Stored data:
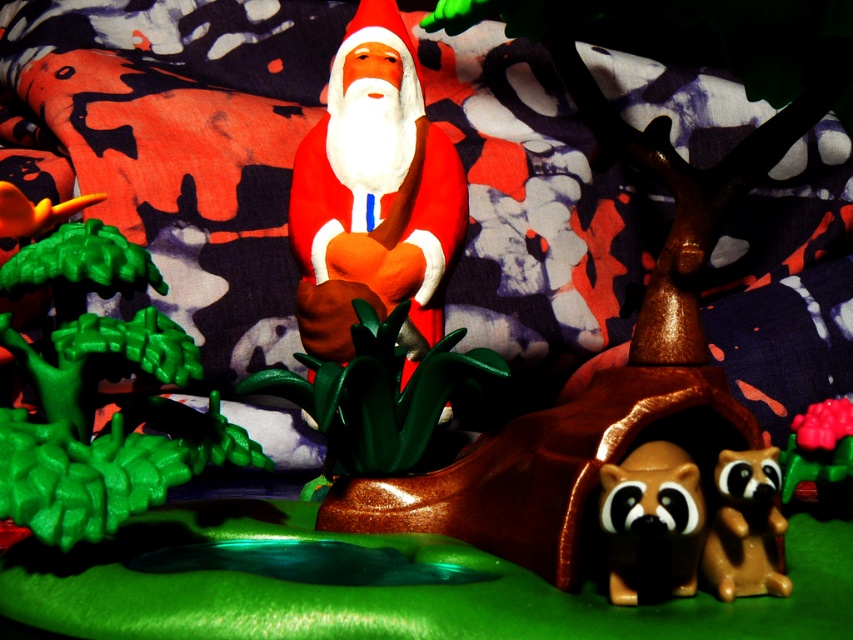
Question: Which of the following is the farthest from the observer?

Choices:
 (A) (833, 449)
 (B) (726, 560)
 (C) (421, 124)

Answer: (C)

Question: Based on their relative distances, which object is nearer to the brown glossy raccoon at lower right?

Choices:
 (A) brown matte raccoon at lower right
 (B) rubberized green toy at lower right

Answer: (A)

Question: Which of these objects is positioned closest to the brown matte raccoon at lower right?

Choices:
 (A) matte plastic santa at center
 (B) rubberized green toy at lower right

Answer: (B)

Question: Does matte plastic santa at center have a smaller size compared to rubberized green toy at lower right?

Choices:
 (A) yes
 (B) no

Answer: (B)

Question: Is matte plastic santa at center further to camera compared to brown matte raccoon at lower right?

Choices:
 (A) no
 (B) yes

Answer: (B)

Question: Is matte plastic santa at center to the left of rubberized green toy at lower right from the viewer's perspective?

Choices:
 (A) no
 (B) yes

Answer: (B)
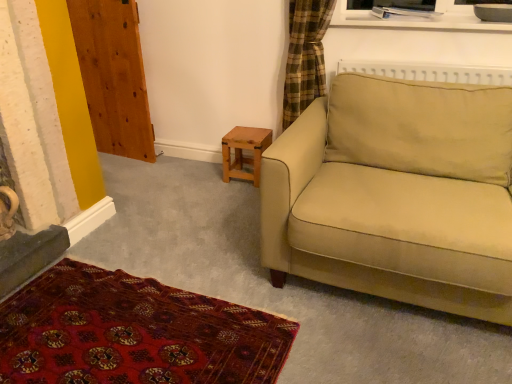
You are a GUI agent. You are given a task and a screenshot of the screen. Output one action in this format:
    pyautogui.click(x=<x>, y=<y>)
    Task: Click on the vacant region to the left of wooden stool at lower center
    The height and width of the screenshot is (384, 512).
    Given the screenshot: What is the action you would take?
    pyautogui.click(x=207, y=172)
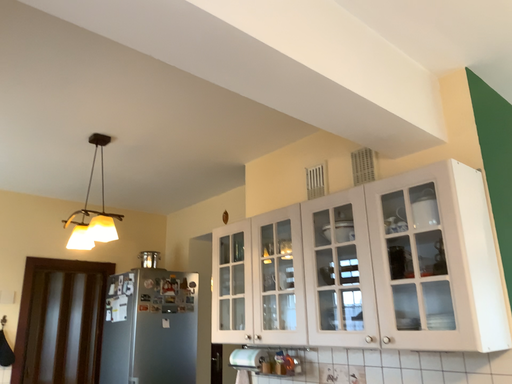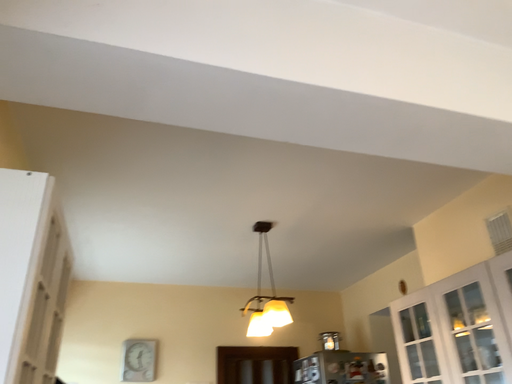
Question: Which way did the camera rotate in the video?

Choices:
 (A) rotated right
 (B) rotated left

Answer: (B)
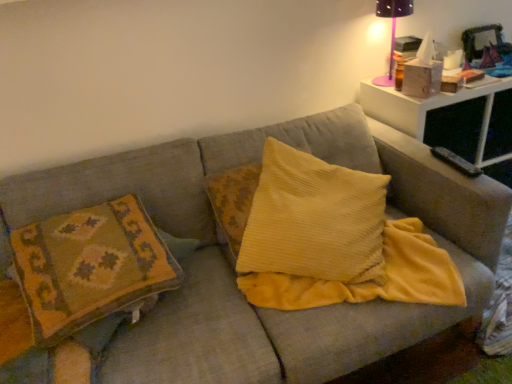
Question: Can you confirm if white plastic table at upper right is shorter than yellow corduroy pillow at center, the second pillow from the left?

Choices:
 (A) no
 (B) yes

Answer: (A)

Question: Considering the relative positions of white plastic table at upper right and yellow corduroy pillow at center, the second pillow from the left, in the image provided, is white plastic table at upper right to the right of yellow corduroy pillow at center, the second pillow from the left, from the viewer's perspective?

Choices:
 (A) yes
 (B) no

Answer: (A)

Question: Can you confirm if white plastic table at upper right is wider than yellow corduroy pillow at center, the second pillow from the left?

Choices:
 (A) no
 (B) yes

Answer: (A)

Question: Considering the relative sizes of white plastic table at upper right and yellow corduroy pillow at center, the second pillow from the left, in the image provided, is white plastic table at upper right bigger than yellow corduroy pillow at center, the second pillow from the left,?

Choices:
 (A) yes
 (B) no

Answer: (A)

Question: Considering the relative sizes of white plastic table at upper right and yellow corduroy pillow at center, the second pillow from the left, in the image provided, is white plastic table at upper right smaller than yellow corduroy pillow at center, the second pillow from the left,?

Choices:
 (A) no
 (B) yes

Answer: (A)

Question: From the image's perspective, is white plastic table at upper right below yellow corduroy pillow at center, the second pillow from the left?

Choices:
 (A) yes
 (B) no

Answer: (B)

Question: Is textured fabric couch at center smaller than white plastic table at upper right?

Choices:
 (A) yes
 (B) no

Answer: (B)

Question: Is textured fabric couch at center wider than white plastic table at upper right?

Choices:
 (A) yes
 (B) no

Answer: (A)

Question: From the image's perspective, is textured fabric couch at center located beneath white plastic table at upper right?

Choices:
 (A) yes
 (B) no

Answer: (A)

Question: Is textured fabric couch at center outside of white plastic table at upper right?

Choices:
 (A) yes
 (B) no

Answer: (A)

Question: Does textured fabric couch at center lie behind white plastic table at upper right?

Choices:
 (A) yes
 (B) no

Answer: (B)

Question: From a real-world perspective, is textured fabric couch at center positioned under white plastic table at upper right based on gravity?

Choices:
 (A) yes
 (B) no

Answer: (A)

Question: From the image's perspective, is textured fabric couch at center beneath pink plastic table lamp at upper right?

Choices:
 (A) yes
 (B) no

Answer: (A)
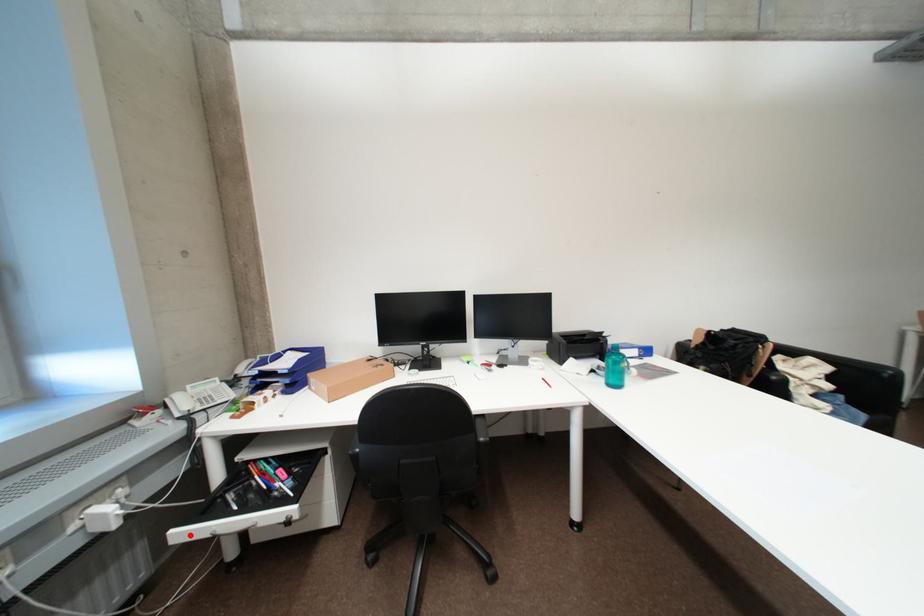
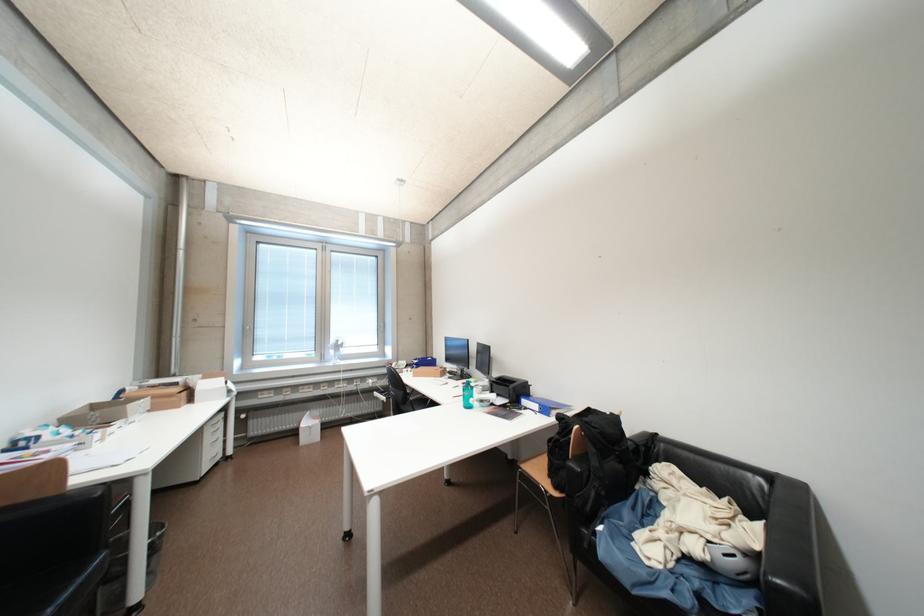
The point at the highlighted location is marked in the first image. Where is the corresponding point in the second image?

(383, 395)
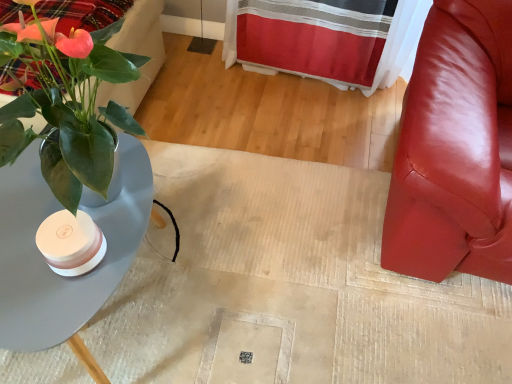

Set task: Can you copy all of the records above word for word and leave out the pictures?

Task output:
Question: Which of the following is the farthest from the observer?

Choices:
 (A) (833, 449)
 (B) (726, 560)
 (C) (421, 124)

Answer: (C)

Question: Based on their relative distances, which object is nearer to the brown glossy raccoon at lower right?

Choices:
 (A) brown matte raccoon at lower right
 (B) rubberized green toy at lower right

Answer: (A)

Question: Which of these objects is positioned closest to the brown matte raccoon at lower right?

Choices:
 (A) matte plastic santa at center
 (B) rubberized green toy at lower right

Answer: (B)

Question: Does matte plastic santa at center have a smaller size compared to rubberized green toy at lower right?

Choices:
 (A) yes
 (B) no

Answer: (B)

Question: Is matte plastic santa at center further to camera compared to brown matte raccoon at lower right?

Choices:
 (A) no
 (B) yes

Answer: (B)

Question: Is matte plastic santa at center to the left of rubberized green toy at lower right from the viewer's perspective?

Choices:
 (A) no
 (B) yes

Answer: (B)
You are a GUI agent. You are given a task and a screenshot of the screen. Output one action in this format:
    pyautogui.click(x=<x>, y=<y>)
    Task: Click on the vacant region to the left of wooden stool at lower center
    The height and width of the screenshot is (384, 512).
    Given the screenshot: What is the action you would take?
    pyautogui.click(x=207, y=172)
Question: Which way did the camera rotate in the video?

Choices:
 (A) rotated right
 (B) rotated left

Answer: (B)
Question: Can you confirm if white plastic table at upper right is shorter than yellow corduroy pillow at center, the second pillow from the left?

Choices:
 (A) no
 (B) yes

Answer: (A)

Question: Considering the relative positions of white plastic table at upper right and yellow corduroy pillow at center, the second pillow from the left, in the image provided, is white plastic table at upper right to the right of yellow corduroy pillow at center, the second pillow from the left, from the viewer's perspective?

Choices:
 (A) yes
 (B) no

Answer: (A)

Question: Can you confirm if white plastic table at upper right is wider than yellow corduroy pillow at center, the second pillow from the left?

Choices:
 (A) no
 (B) yes

Answer: (A)

Question: Considering the relative sizes of white plastic table at upper right and yellow corduroy pillow at center, the second pillow from the left, in the image provided, is white plastic table at upper right bigger than yellow corduroy pillow at center, the second pillow from the left,?

Choices:
 (A) yes
 (B) no

Answer: (A)

Question: Considering the relative sizes of white plastic table at upper right and yellow corduroy pillow at center, the second pillow from the left, in the image provided, is white plastic table at upper right smaller than yellow corduroy pillow at center, the second pillow from the left,?

Choices:
 (A) no
 (B) yes

Answer: (A)

Question: From the image's perspective, is white plastic table at upper right below yellow corduroy pillow at center, the second pillow from the left?

Choices:
 (A) yes
 (B) no

Answer: (B)

Question: Is textured fabric couch at center smaller than white plastic table at upper right?

Choices:
 (A) yes
 (B) no

Answer: (B)

Question: Is textured fabric couch at center wider than white plastic table at upper right?

Choices:
 (A) yes
 (B) no

Answer: (A)

Question: From the image's perspective, is textured fabric couch at center located beneath white plastic table at upper right?

Choices:
 (A) yes
 (B) no

Answer: (A)

Question: Is textured fabric couch at center outside of white plastic table at upper right?

Choices:
 (A) yes
 (B) no

Answer: (A)

Question: Does textured fabric couch at center lie behind white plastic table at upper right?

Choices:
 (A) yes
 (B) no

Answer: (B)

Question: From a real-world perspective, is textured fabric couch at center positioned under white plastic table at upper right based on gravity?

Choices:
 (A) yes
 (B) no

Answer: (A)

Question: From the image's perspective, is textured fabric couch at center beneath pink plastic table lamp at upper right?

Choices:
 (A) yes
 (B) no

Answer: (A)
The point at the highlighted location is marked in the first image. Where is the corresponding point in the second image?

(383, 395)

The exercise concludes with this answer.